Each entry below needs to be transcribed verbatim; the images should not appear.

Geospatial object detection data:

'''

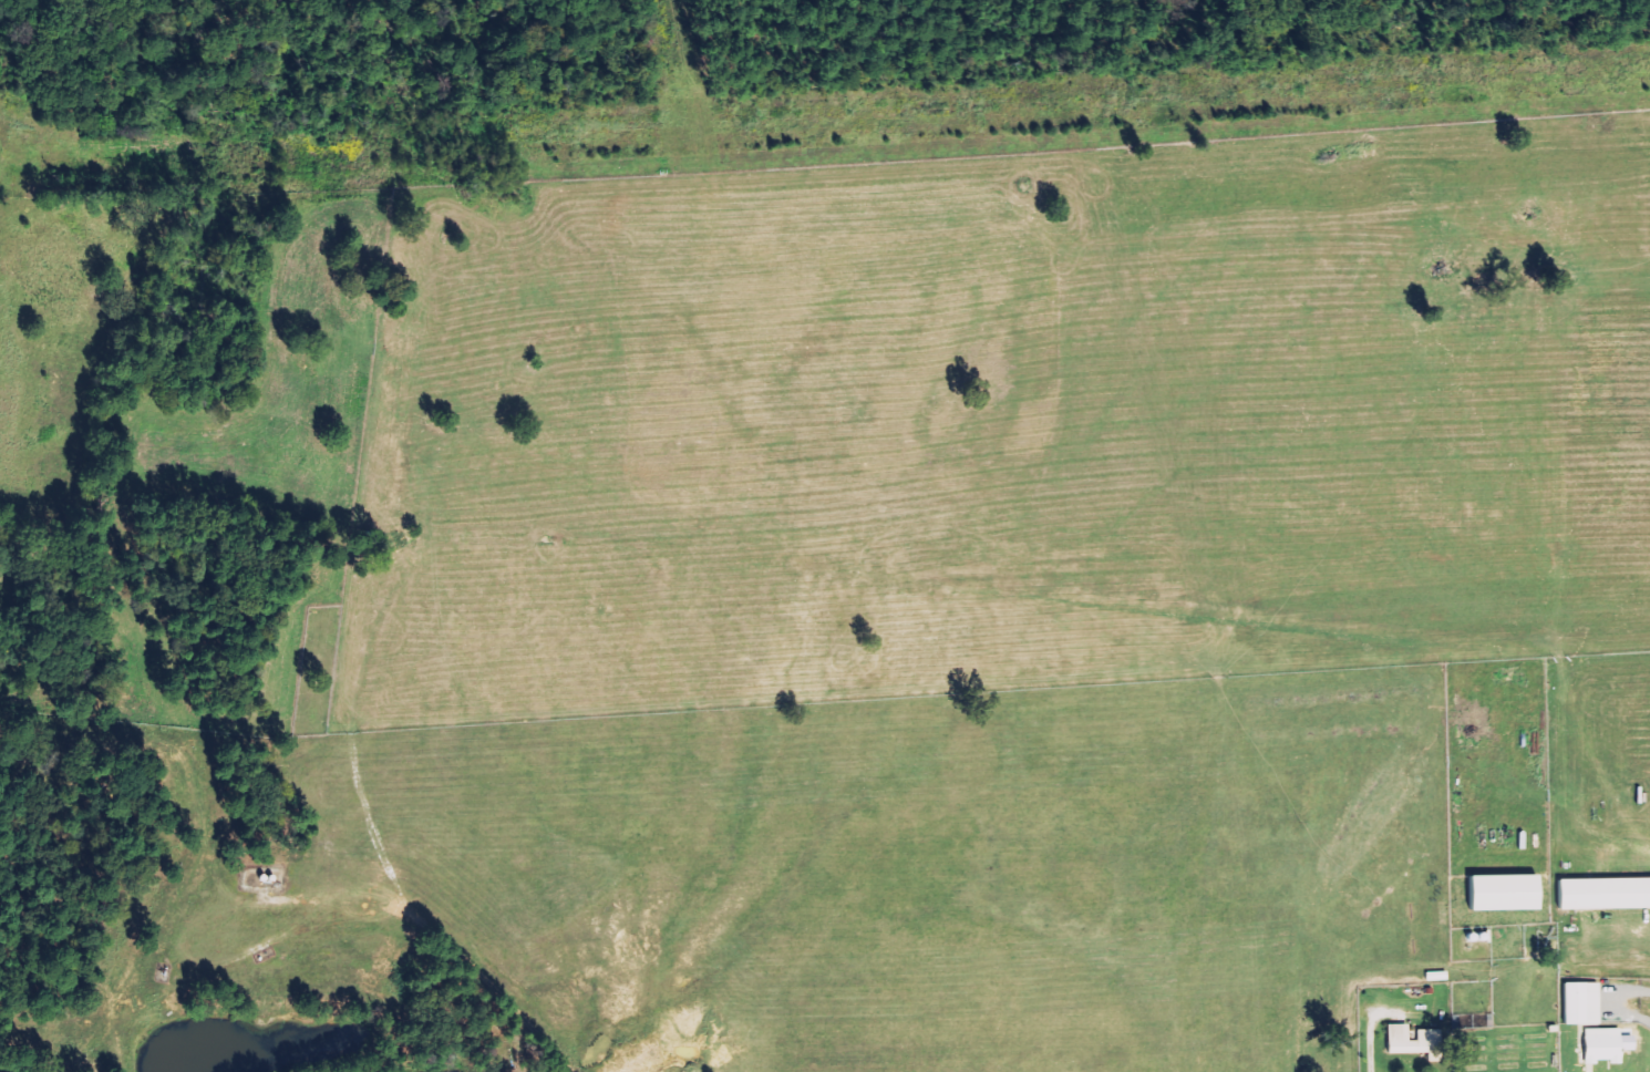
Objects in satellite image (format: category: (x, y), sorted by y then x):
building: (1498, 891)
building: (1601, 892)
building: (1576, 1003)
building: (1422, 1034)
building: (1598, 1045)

'''

__Exercise response__.
Objects in satellite image (format: category: (x, y), sorted by y then x):
building: (1498, 891)
building: (1601, 892)
building: (1576, 1003)
building: (1422, 1034)
building: (1598, 1045)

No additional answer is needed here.